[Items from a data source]
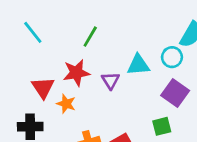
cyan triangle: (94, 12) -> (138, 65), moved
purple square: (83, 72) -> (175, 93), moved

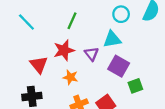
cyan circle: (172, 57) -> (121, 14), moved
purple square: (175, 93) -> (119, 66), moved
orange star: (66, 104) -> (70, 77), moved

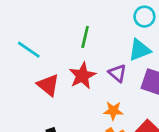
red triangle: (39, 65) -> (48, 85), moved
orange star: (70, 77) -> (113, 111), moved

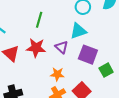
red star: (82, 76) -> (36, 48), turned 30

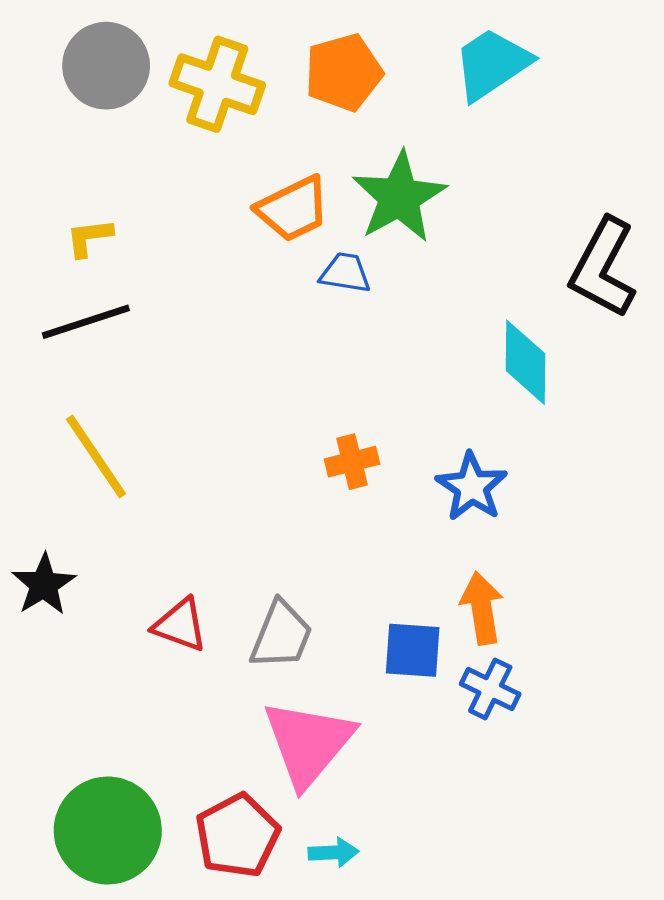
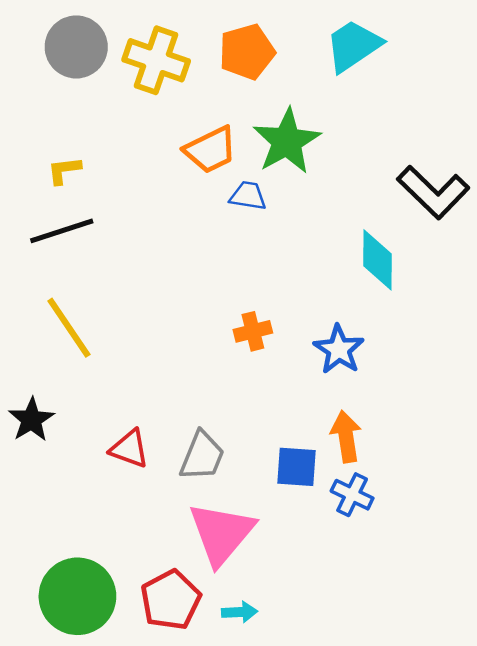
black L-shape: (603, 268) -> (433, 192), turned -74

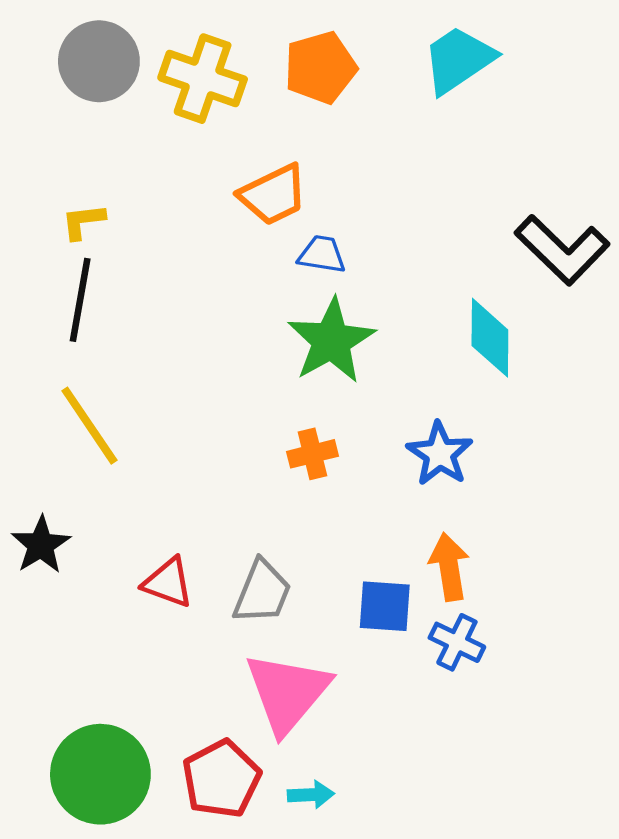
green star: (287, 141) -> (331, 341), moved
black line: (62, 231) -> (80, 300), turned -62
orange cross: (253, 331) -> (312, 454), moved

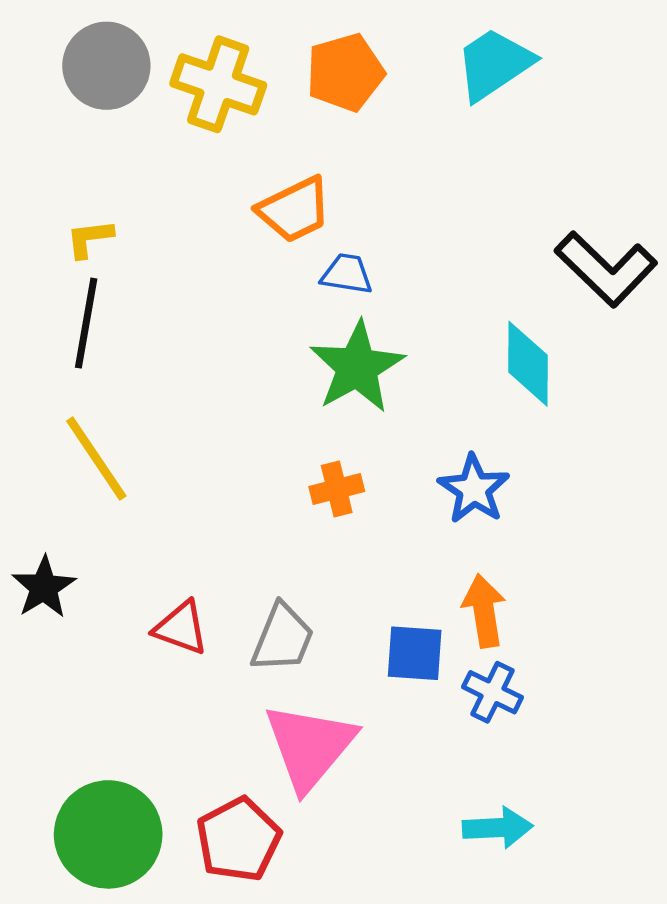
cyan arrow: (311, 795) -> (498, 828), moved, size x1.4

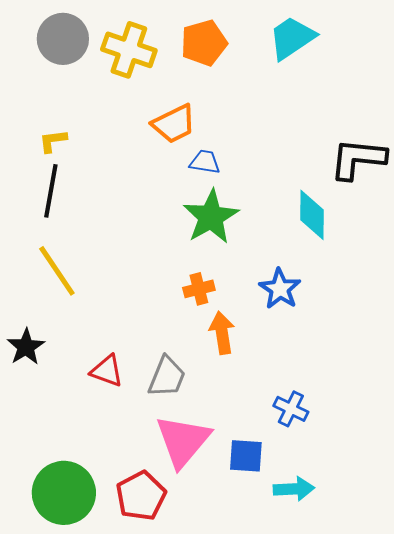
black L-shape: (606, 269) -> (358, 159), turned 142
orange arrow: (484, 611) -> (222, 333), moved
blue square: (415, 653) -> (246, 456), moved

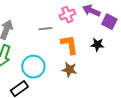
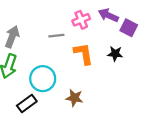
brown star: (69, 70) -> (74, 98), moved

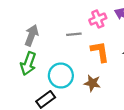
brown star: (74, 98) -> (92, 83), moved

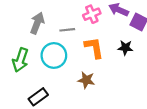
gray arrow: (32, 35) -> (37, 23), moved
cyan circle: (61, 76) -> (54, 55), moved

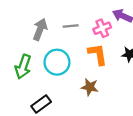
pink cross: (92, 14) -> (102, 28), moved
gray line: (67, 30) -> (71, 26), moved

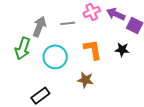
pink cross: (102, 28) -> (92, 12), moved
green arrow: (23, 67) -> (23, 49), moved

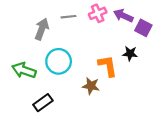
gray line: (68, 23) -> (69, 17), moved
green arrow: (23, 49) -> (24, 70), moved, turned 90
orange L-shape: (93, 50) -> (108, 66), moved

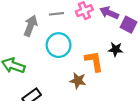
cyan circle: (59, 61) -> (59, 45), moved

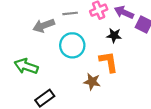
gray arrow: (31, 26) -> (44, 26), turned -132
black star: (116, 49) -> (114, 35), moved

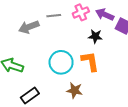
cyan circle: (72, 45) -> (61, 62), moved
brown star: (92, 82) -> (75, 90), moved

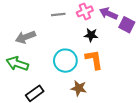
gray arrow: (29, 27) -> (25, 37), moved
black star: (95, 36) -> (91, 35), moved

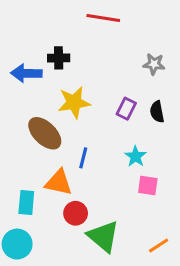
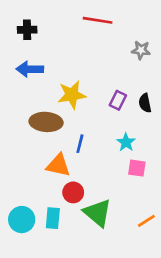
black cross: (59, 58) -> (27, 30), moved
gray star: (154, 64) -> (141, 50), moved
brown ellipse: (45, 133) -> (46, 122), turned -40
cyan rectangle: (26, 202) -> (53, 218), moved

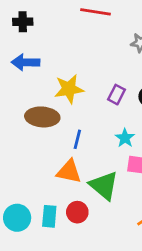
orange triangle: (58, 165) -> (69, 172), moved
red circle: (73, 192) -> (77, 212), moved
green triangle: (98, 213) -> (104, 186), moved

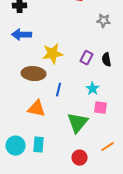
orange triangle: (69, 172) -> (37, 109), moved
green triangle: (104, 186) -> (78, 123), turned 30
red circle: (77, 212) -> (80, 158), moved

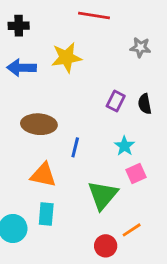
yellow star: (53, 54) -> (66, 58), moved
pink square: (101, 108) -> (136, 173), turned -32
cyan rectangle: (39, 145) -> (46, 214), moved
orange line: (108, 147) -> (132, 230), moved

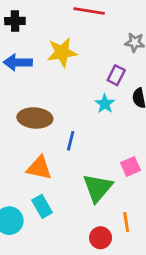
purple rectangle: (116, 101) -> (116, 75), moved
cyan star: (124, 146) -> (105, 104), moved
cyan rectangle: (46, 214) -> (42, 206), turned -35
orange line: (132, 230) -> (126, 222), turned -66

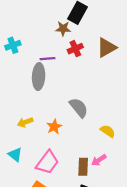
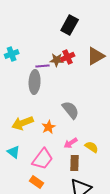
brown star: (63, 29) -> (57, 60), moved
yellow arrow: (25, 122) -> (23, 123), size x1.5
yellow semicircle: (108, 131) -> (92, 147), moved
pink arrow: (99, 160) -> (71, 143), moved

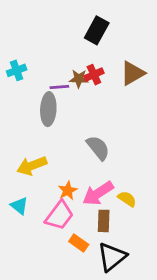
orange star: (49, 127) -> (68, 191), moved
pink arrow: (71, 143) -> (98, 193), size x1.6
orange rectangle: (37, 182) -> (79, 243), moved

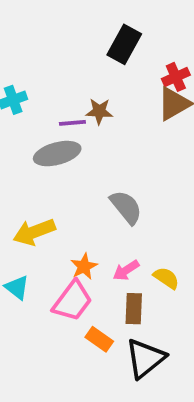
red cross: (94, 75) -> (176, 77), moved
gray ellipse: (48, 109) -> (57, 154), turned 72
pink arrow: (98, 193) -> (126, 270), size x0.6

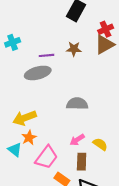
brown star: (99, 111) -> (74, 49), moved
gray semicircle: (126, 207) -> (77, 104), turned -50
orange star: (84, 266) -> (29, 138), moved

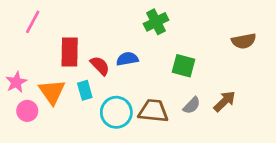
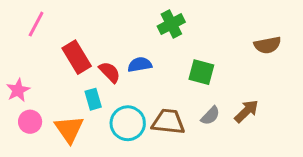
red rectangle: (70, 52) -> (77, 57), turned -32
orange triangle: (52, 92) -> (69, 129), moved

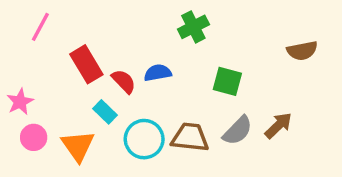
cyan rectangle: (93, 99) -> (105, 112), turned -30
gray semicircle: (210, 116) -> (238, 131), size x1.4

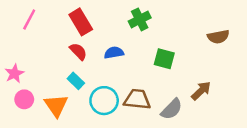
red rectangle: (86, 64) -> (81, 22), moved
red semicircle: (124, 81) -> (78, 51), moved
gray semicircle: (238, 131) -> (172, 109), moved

### TASK OBJECTIVE
Work from the entries above. Set down exactly and only the lines from the line with "brown star: (92, 82) -> (75, 90), moved" to the line with "brown ellipse: (45, 133)", both included, and leave the pictures out.

### SOLVED PROBLEM
brown star: (92, 82) -> (75, 90), moved

gray arrow: (29, 27) -> (25, 37), moved
black star: (95, 36) -> (91, 35), moved

black cross: (59, 58) -> (27, 30), moved
gray star: (154, 64) -> (141, 50), moved
brown ellipse: (45, 133) -> (46, 122), turned -40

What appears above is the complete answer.